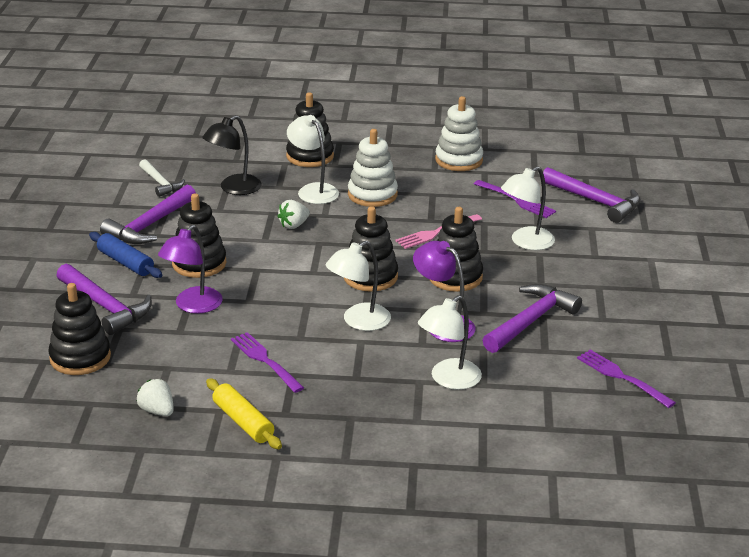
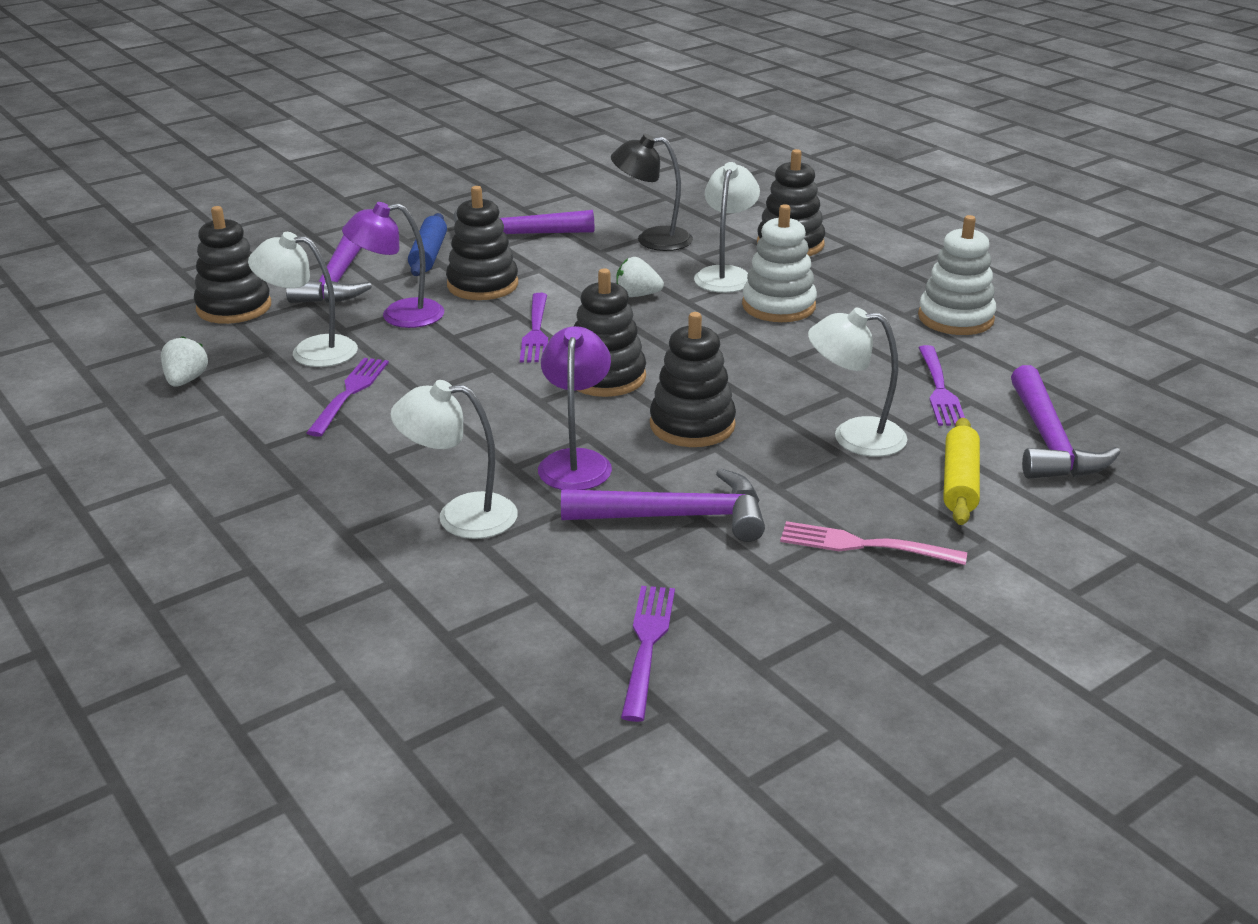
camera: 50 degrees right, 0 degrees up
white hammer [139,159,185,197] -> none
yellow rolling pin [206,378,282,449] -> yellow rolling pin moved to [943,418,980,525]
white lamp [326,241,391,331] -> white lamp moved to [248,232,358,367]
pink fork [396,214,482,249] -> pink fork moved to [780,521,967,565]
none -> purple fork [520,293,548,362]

- - - -

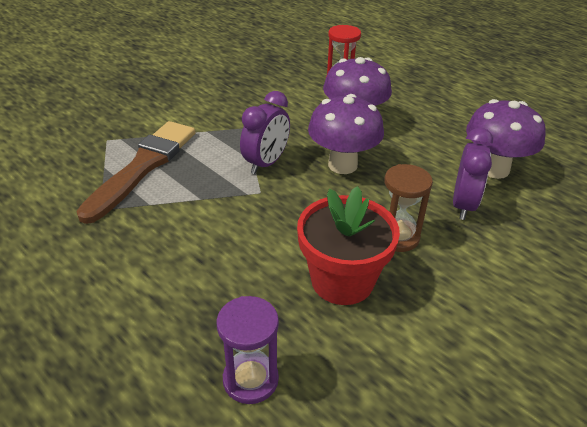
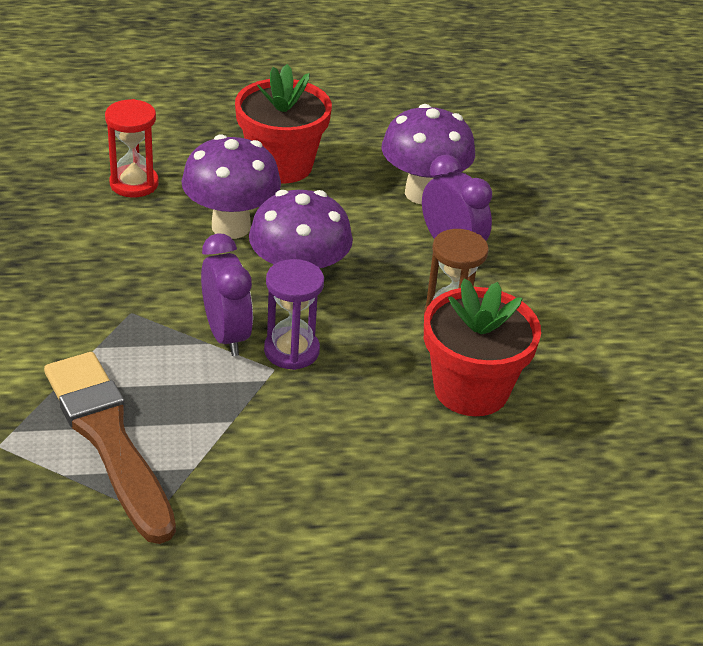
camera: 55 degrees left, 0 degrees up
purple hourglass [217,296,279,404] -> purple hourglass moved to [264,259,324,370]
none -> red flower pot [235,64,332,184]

- - - -

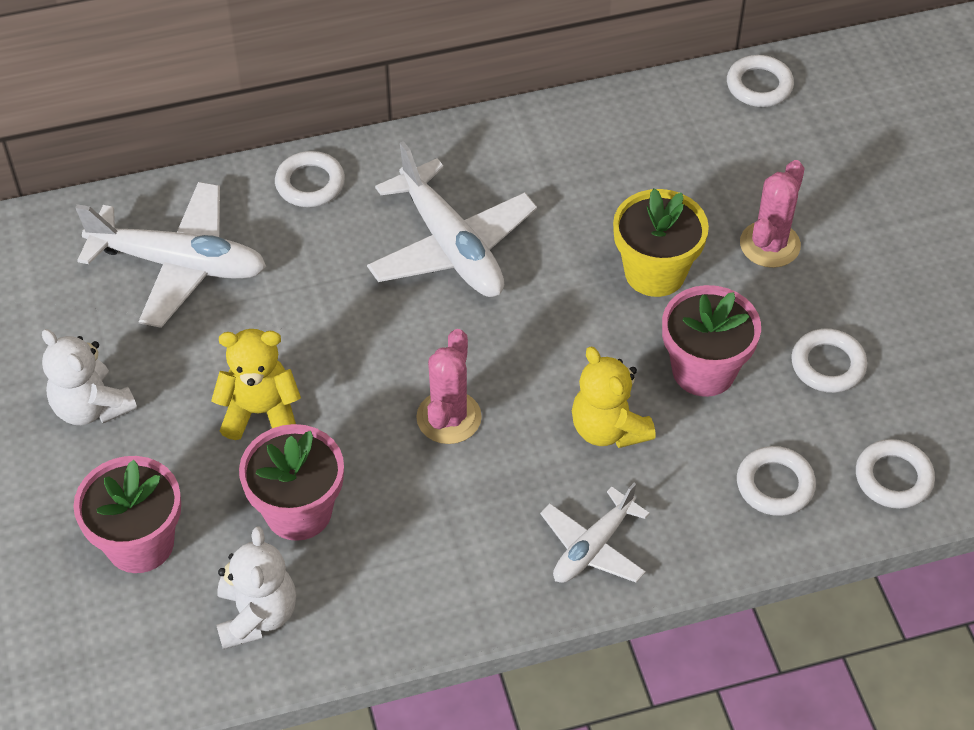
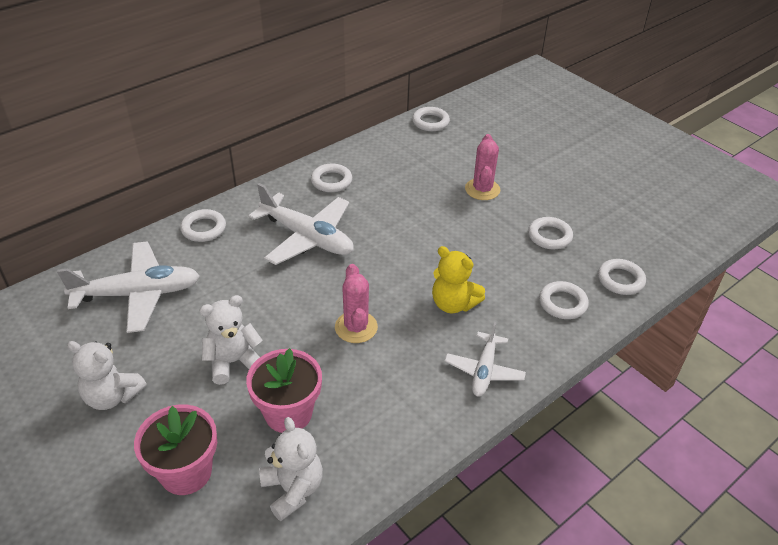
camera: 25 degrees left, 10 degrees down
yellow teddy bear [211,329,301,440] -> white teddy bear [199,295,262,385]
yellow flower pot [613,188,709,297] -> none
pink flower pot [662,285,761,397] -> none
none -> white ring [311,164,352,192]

- - - -

◆ **What this task involves**: Look back at the data above. Transcribe exactly the lines starting at the line that contains "camera: 50 degrees right, 0 degrees up" and ending at the line that contains "none -> purple fork [520,293,548,362]".

◆ **Written solution**:
camera: 50 degrees right, 0 degrees up
white hammer [139,159,185,197] -> none
yellow rolling pin [206,378,282,449] -> yellow rolling pin moved to [943,418,980,525]
white lamp [326,241,391,331] -> white lamp moved to [248,232,358,367]
pink fork [396,214,482,249] -> pink fork moved to [780,521,967,565]
none -> purple fork [520,293,548,362]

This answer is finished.